» Your instructions: Find every line below with the word "round" in it, and copy each one.

» Given information:
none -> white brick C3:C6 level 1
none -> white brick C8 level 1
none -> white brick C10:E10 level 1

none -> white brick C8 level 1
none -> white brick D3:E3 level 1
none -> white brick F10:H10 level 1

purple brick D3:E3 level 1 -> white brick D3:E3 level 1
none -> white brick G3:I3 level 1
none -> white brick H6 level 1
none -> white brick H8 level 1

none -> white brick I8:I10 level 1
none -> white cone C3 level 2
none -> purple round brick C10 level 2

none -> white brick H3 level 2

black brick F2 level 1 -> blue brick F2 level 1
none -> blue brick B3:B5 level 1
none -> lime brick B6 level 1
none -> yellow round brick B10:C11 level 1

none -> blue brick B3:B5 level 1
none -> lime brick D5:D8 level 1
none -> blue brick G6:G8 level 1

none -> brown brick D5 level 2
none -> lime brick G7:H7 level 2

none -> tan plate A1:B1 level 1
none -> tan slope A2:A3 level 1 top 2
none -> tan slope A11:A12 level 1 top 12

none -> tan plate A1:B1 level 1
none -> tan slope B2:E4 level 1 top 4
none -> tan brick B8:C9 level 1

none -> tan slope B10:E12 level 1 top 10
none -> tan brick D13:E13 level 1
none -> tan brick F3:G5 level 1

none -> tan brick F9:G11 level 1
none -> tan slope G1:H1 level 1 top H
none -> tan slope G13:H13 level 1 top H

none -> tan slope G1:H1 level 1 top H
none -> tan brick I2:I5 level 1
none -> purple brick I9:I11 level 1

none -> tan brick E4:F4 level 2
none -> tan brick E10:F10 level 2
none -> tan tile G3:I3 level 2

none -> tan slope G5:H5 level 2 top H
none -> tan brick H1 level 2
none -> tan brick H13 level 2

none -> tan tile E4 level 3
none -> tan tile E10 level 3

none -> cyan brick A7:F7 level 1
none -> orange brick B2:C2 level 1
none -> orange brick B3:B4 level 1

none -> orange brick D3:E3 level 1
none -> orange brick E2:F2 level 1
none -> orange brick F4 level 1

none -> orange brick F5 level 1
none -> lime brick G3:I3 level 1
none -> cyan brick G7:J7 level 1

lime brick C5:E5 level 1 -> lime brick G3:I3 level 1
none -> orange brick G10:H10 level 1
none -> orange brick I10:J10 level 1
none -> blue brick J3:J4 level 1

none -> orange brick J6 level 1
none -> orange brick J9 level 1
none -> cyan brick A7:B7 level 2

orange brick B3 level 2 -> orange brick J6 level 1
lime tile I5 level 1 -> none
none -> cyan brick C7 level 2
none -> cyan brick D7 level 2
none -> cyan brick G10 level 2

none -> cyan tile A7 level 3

» Solution to this problem:
none -> purple round brick C10 level 2
none -> yellow round brick B10:C11 level 1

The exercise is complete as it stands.